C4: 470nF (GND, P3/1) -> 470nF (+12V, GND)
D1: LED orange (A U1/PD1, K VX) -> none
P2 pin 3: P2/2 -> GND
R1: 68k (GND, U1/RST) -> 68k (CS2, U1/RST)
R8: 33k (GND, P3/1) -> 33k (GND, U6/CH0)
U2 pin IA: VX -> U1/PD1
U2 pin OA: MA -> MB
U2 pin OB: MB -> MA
...
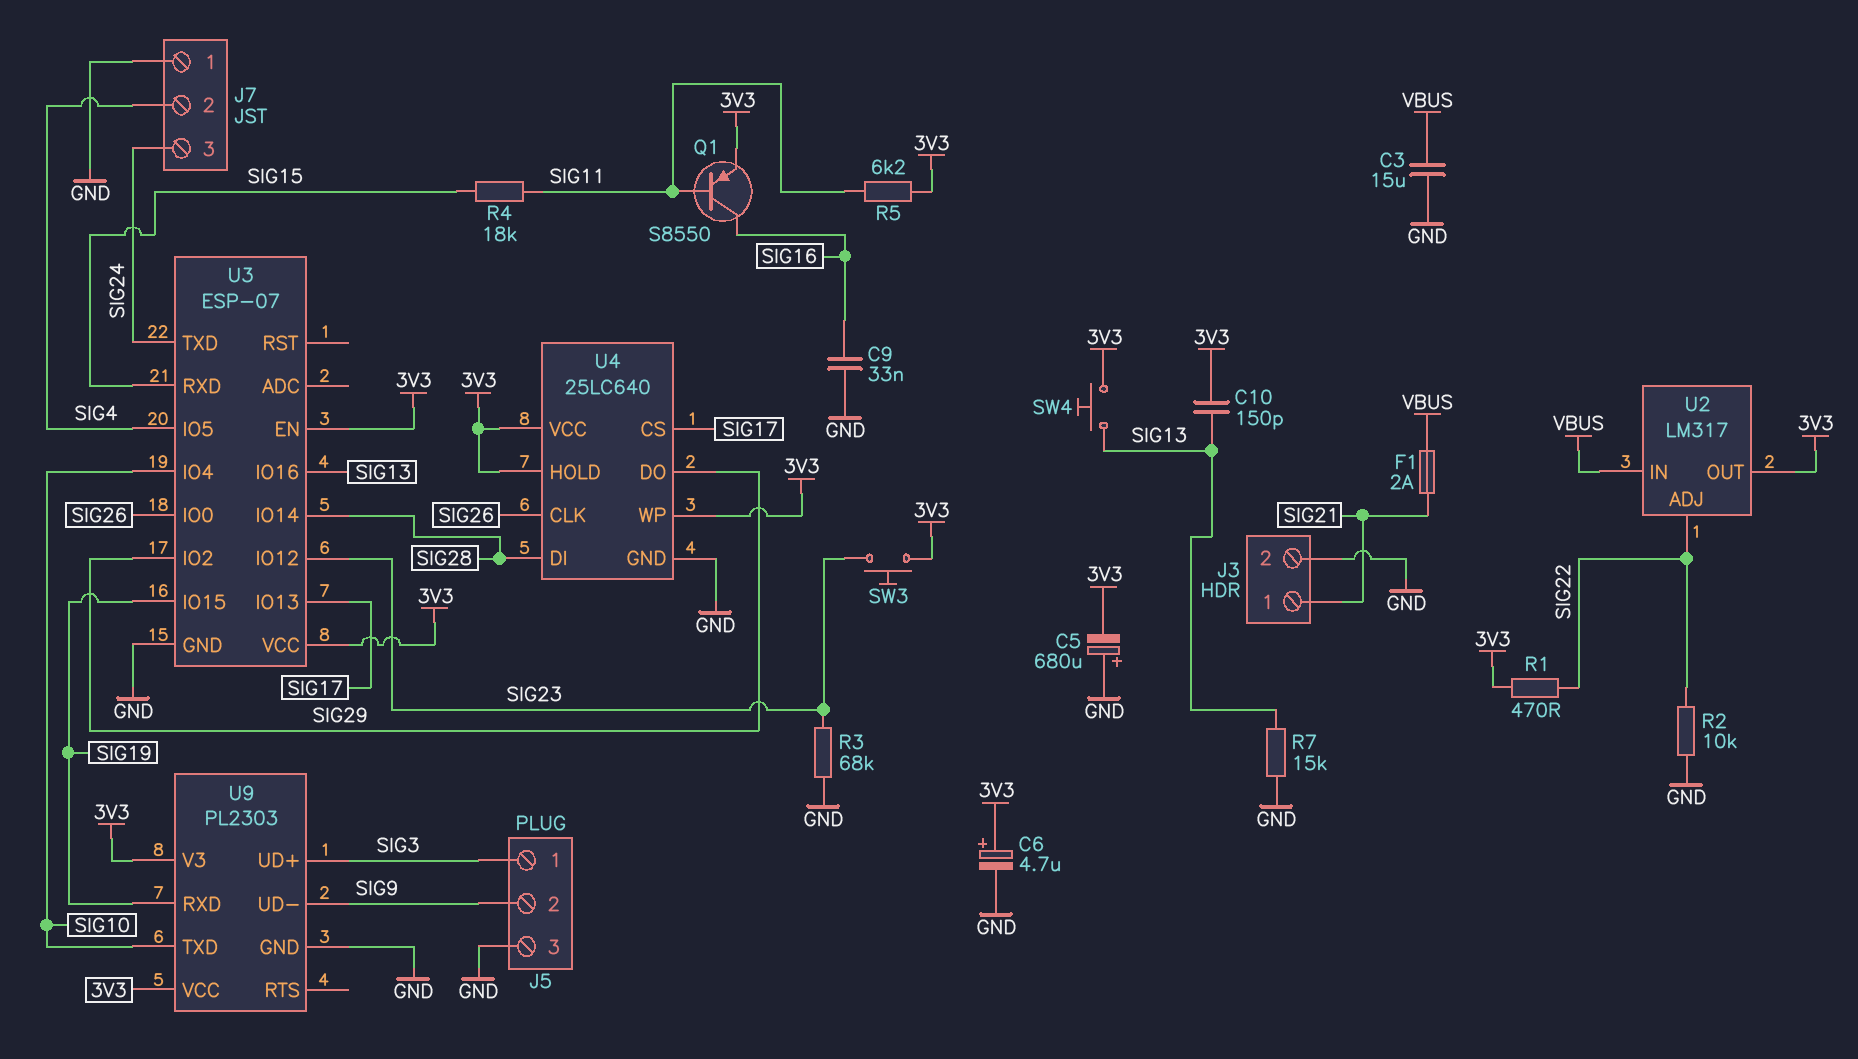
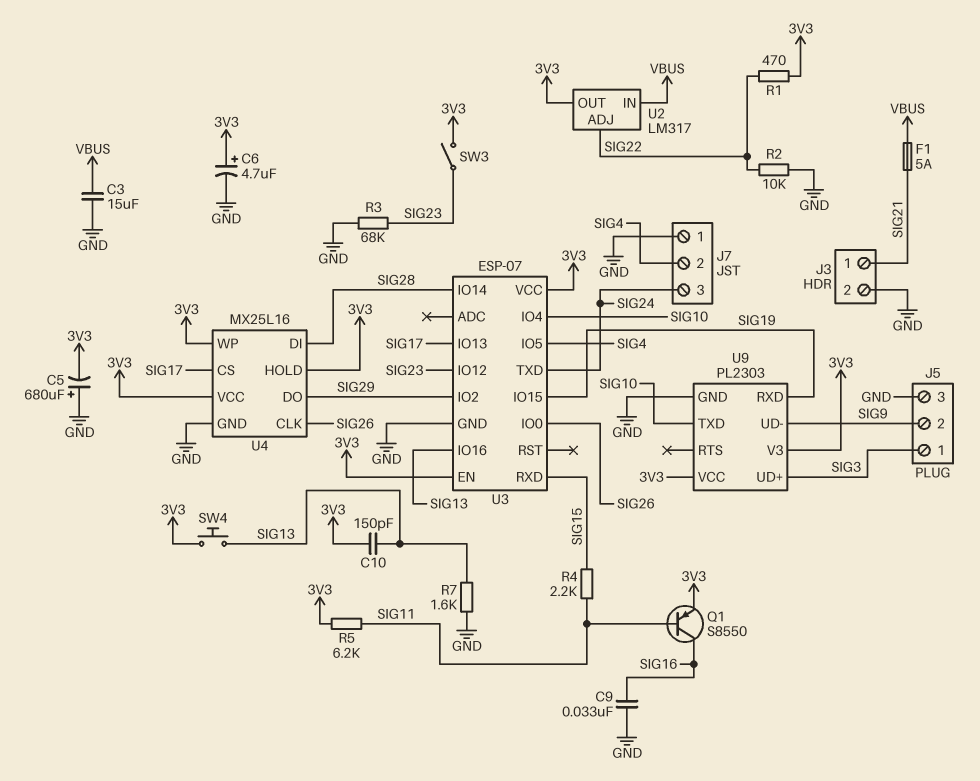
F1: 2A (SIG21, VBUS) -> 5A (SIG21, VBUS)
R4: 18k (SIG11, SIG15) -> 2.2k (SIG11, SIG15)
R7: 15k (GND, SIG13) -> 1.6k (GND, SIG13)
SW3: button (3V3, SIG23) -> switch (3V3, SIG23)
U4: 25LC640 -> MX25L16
---
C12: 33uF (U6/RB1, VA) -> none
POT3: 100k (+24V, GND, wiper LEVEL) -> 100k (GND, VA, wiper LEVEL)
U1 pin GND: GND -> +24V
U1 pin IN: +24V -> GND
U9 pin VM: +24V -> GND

- [Exercise brief]:
Go back to the listing above. Copy word for word the lines from the one with "F1: 2A (SIG21, VBUS) -> 5A (SIG21, VBUS)" through the one with "U4: 25LC640 -> MX25L16", and nothing more.

- [Answer to this problem]:
F1: 2A (SIG21, VBUS) -> 5A (SIG21, VBUS)
R4: 18k (SIG11, SIG15) -> 2.2k (SIG11, SIG15)
R7: 15k (GND, SIG13) -> 1.6k (GND, SIG13)
SW3: button (3V3, SIG23) -> switch (3V3, SIG23)
U4: 25LC640 -> MX25L16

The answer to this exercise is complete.